Start of Data section
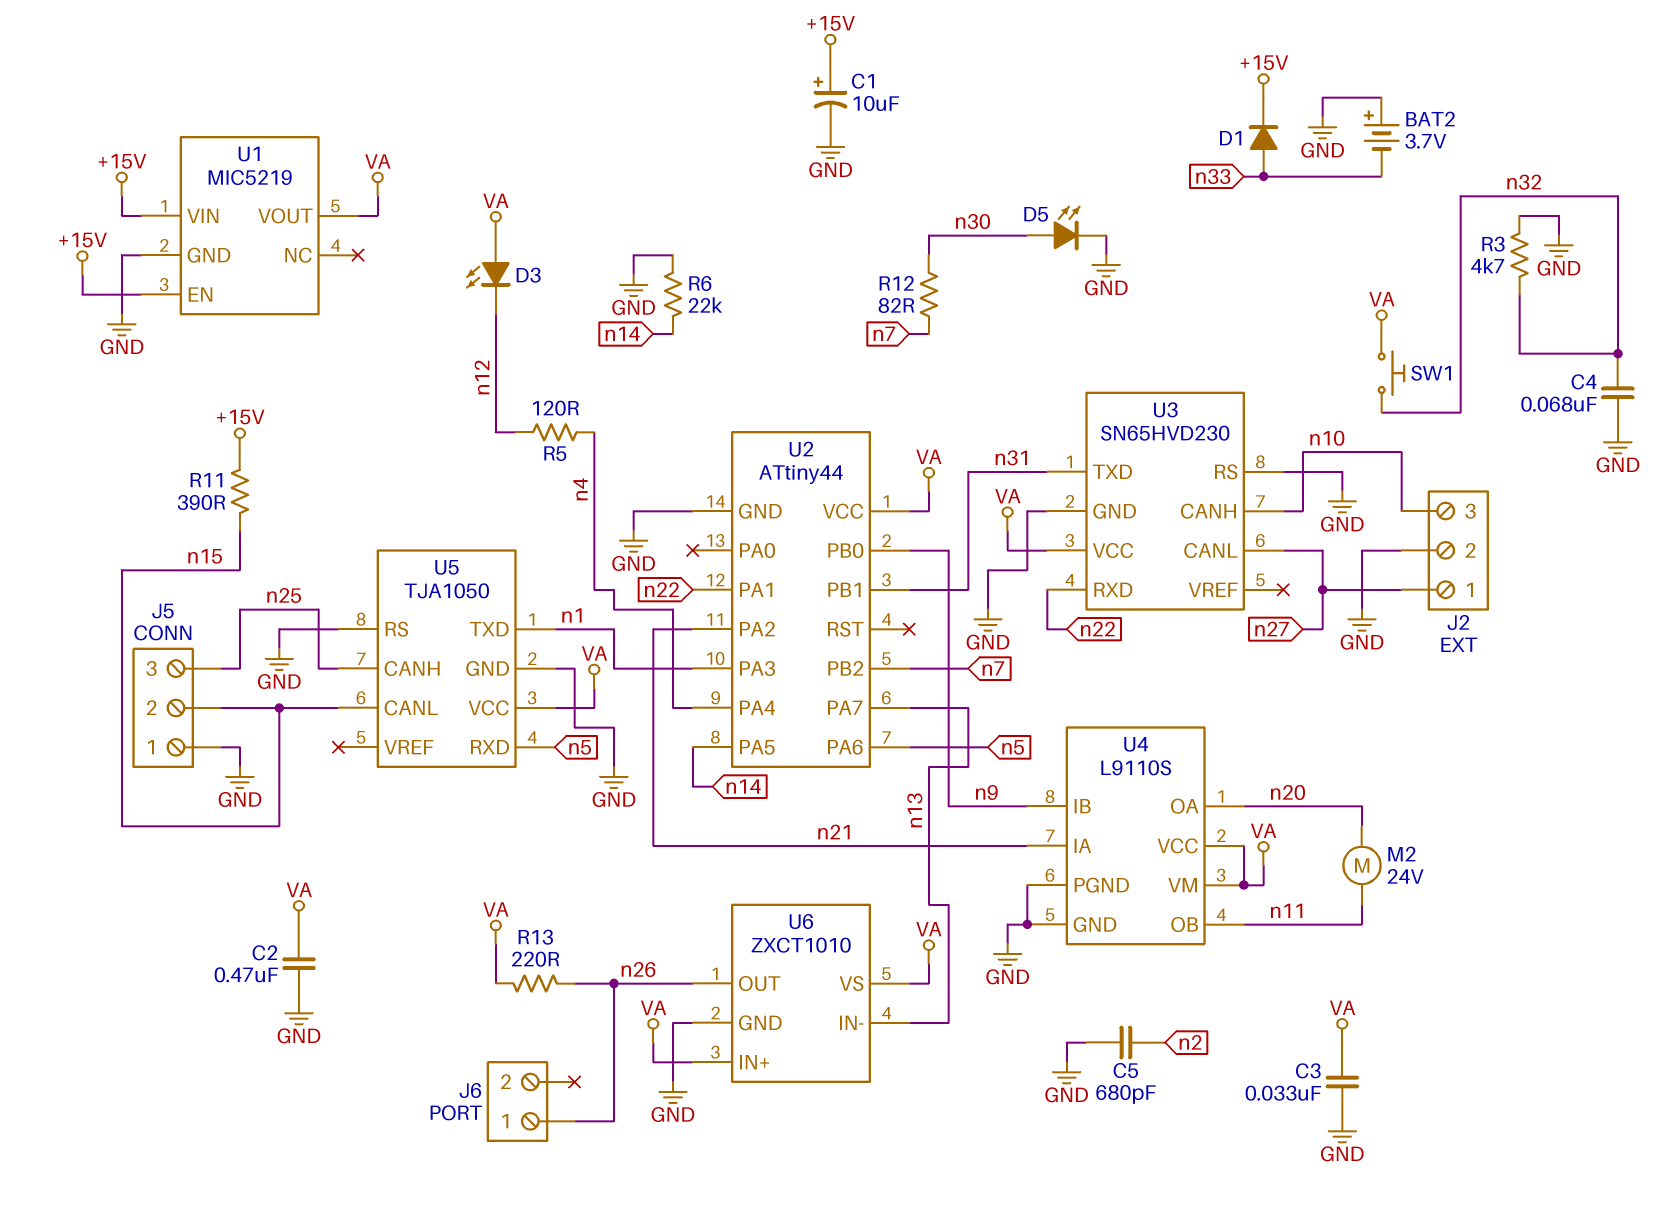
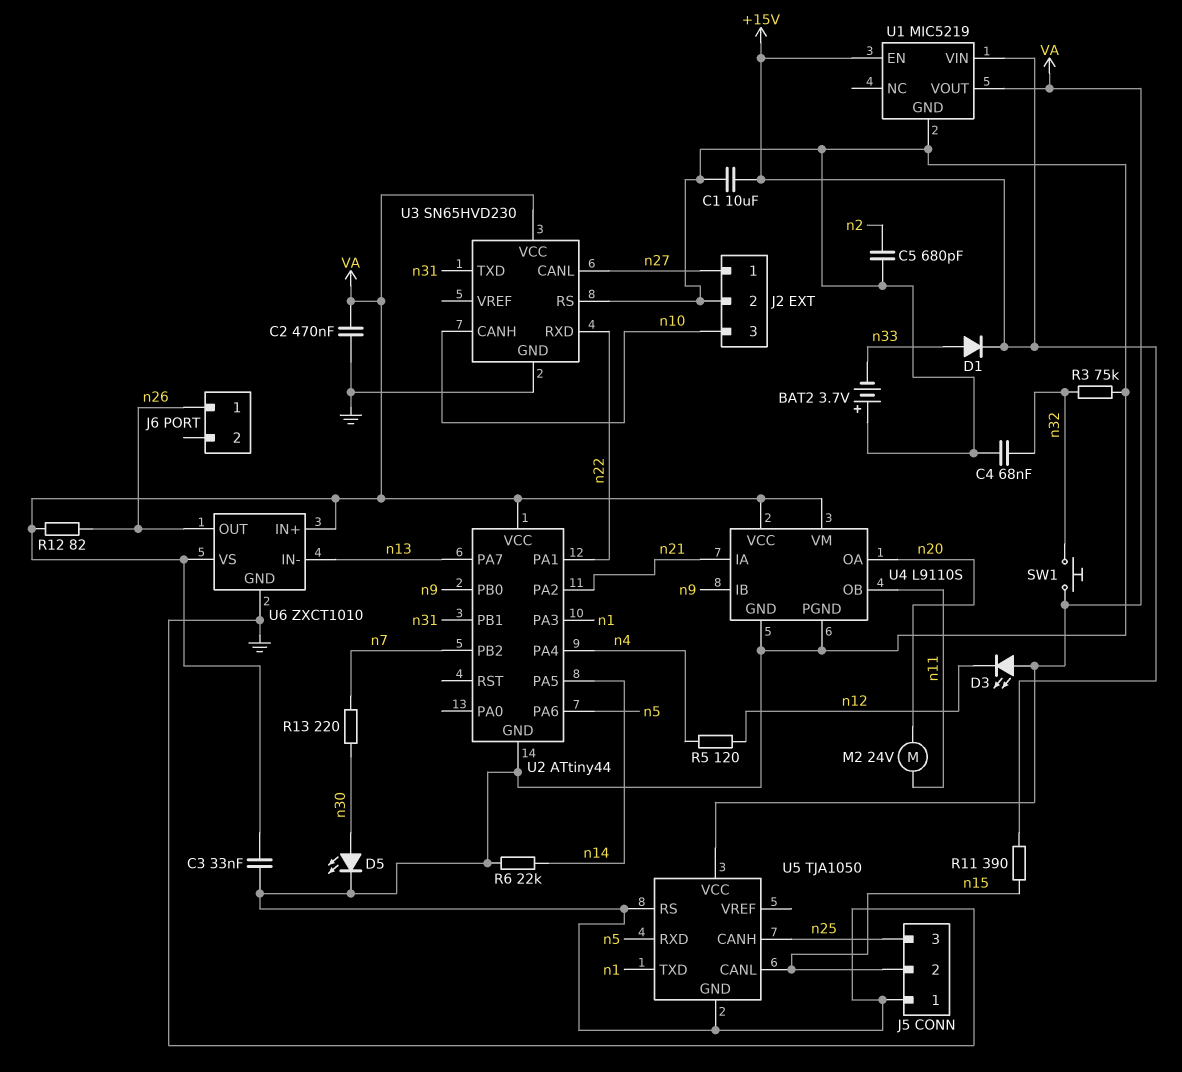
C1: 10uF (plus +15V, minus GND) -> 10uF (+15V, GND)
R3: 4.7k (GND, n32) -> 75k (GND, n32)
R12: 82 (n7, n30) -> 82 (VA, n26)
R13: 220 (VA, n26) -> 220 (n7, n30)

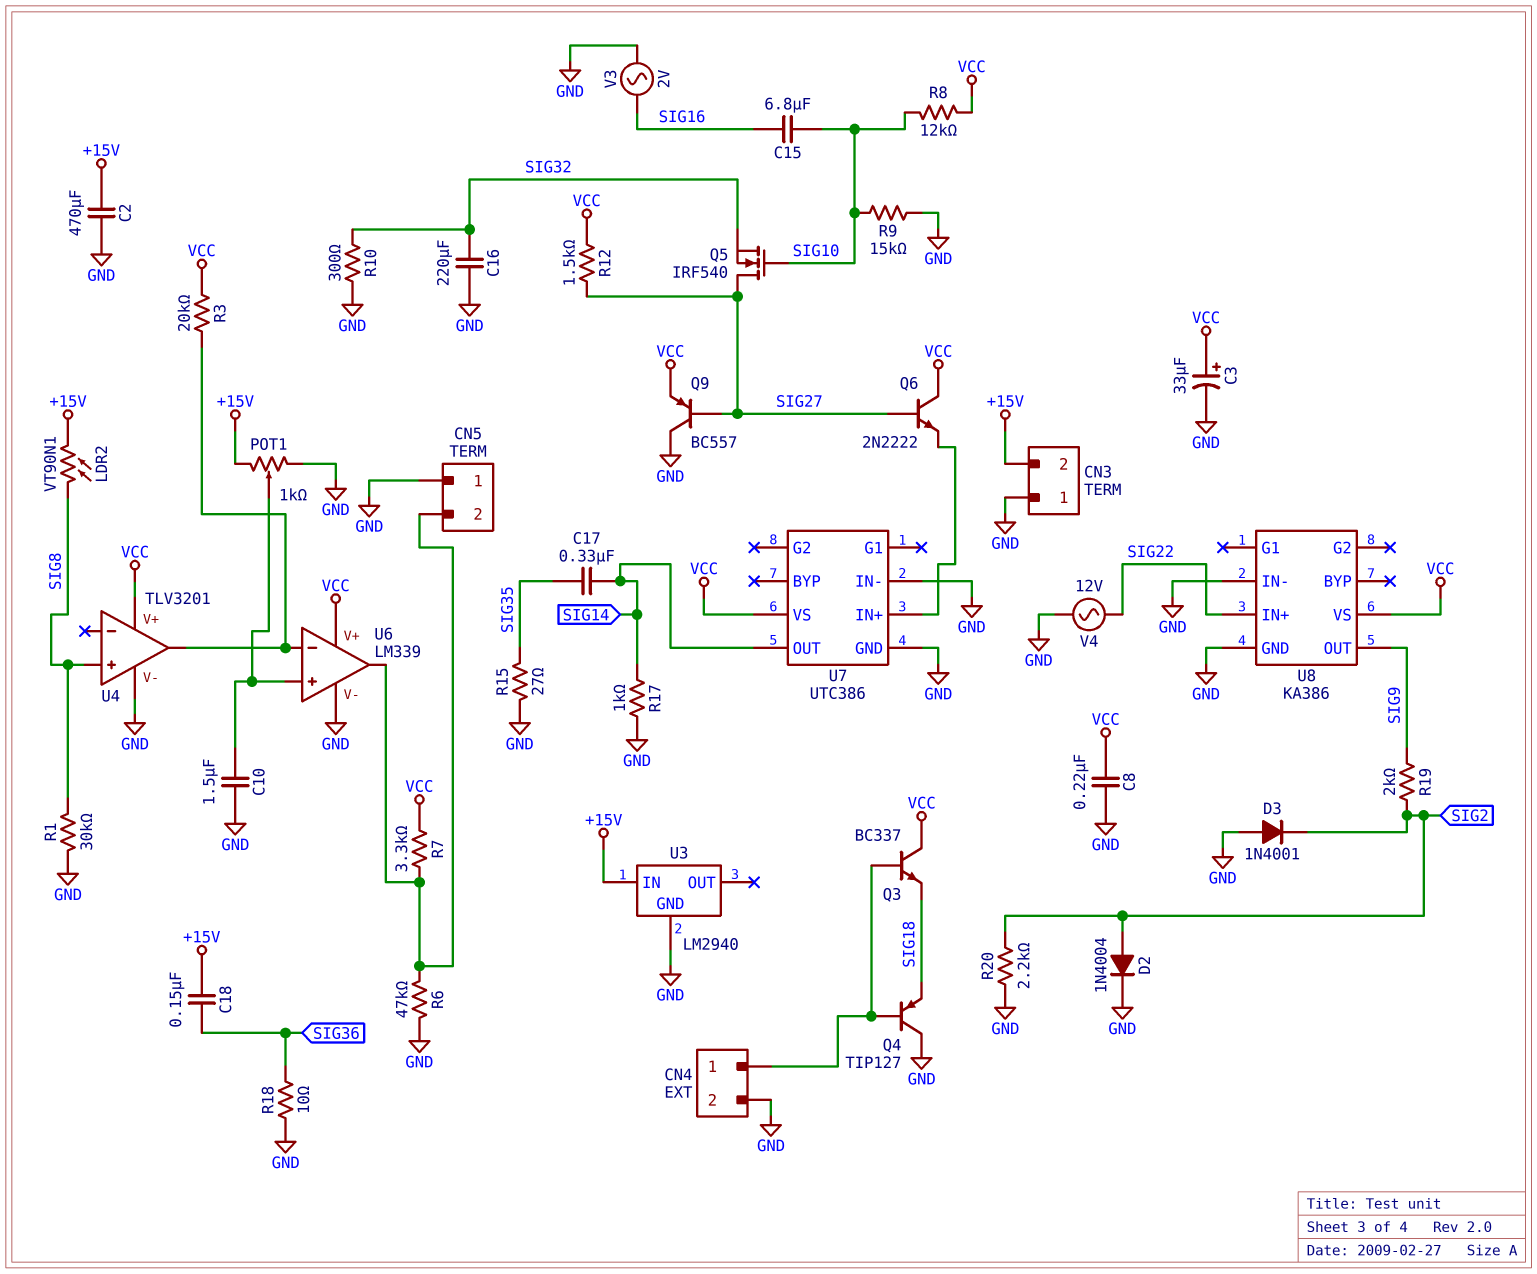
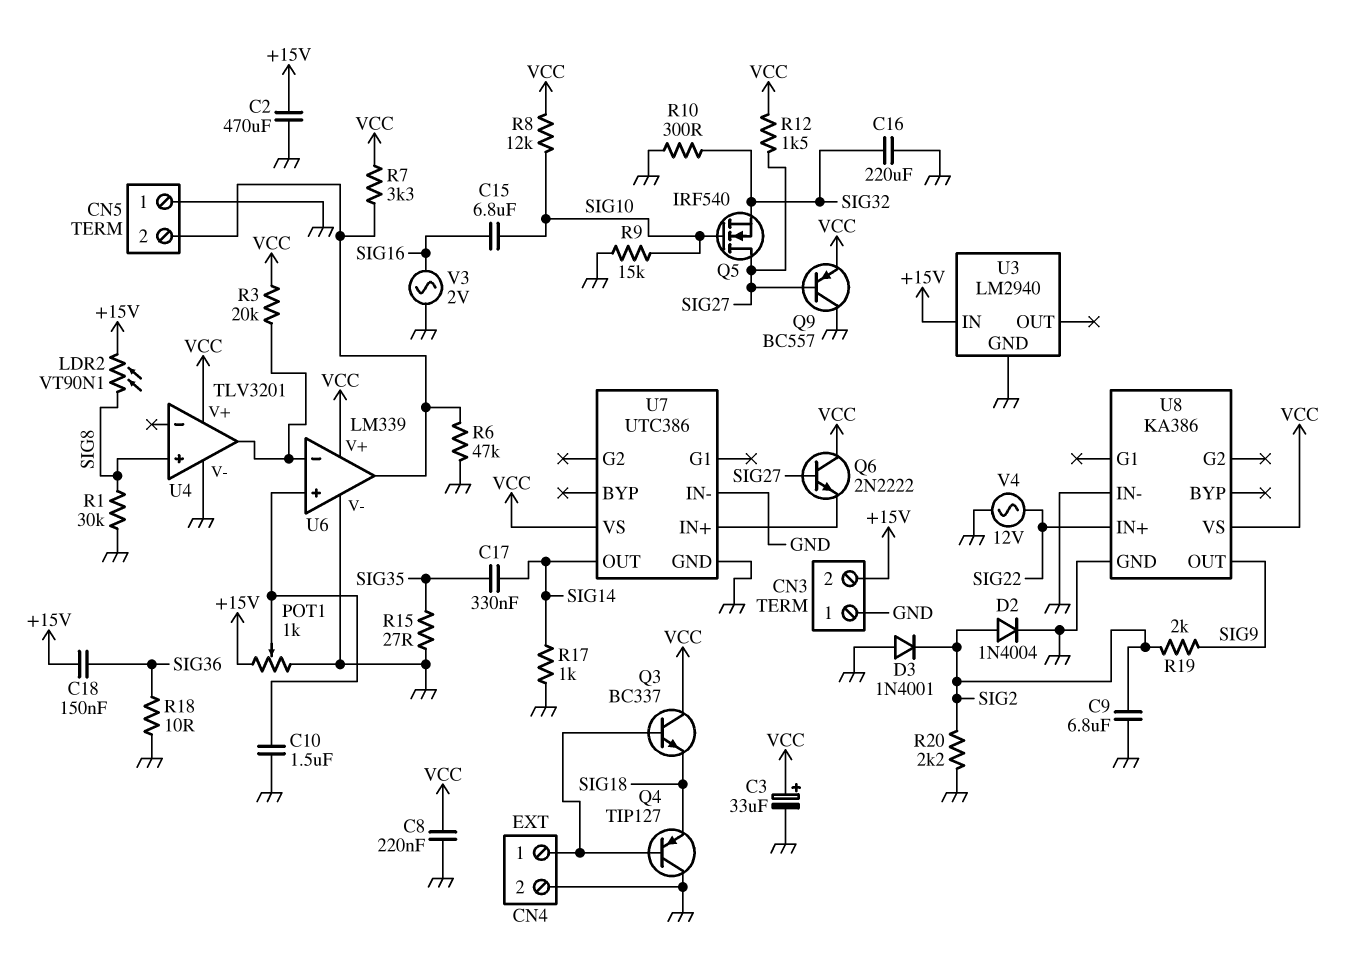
C9: none -> 6.8uF (GND, SIG2)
End of Data section
## Assigned task
Give the data again exactly as it appears, but without any images.

## Answer to the exercise
C1: 10uF (plus +15V, minus GND) -> 10uF (+15V, GND)
R3: 4.7k (GND, n32) -> 75k (GND, n32)
R12: 82 (n7, n30) -> 82 (VA, n26)
R13: 220 (VA, n26) -> 220 (n7, n30)

C9: none -> 6.8uF (GND, SIG2)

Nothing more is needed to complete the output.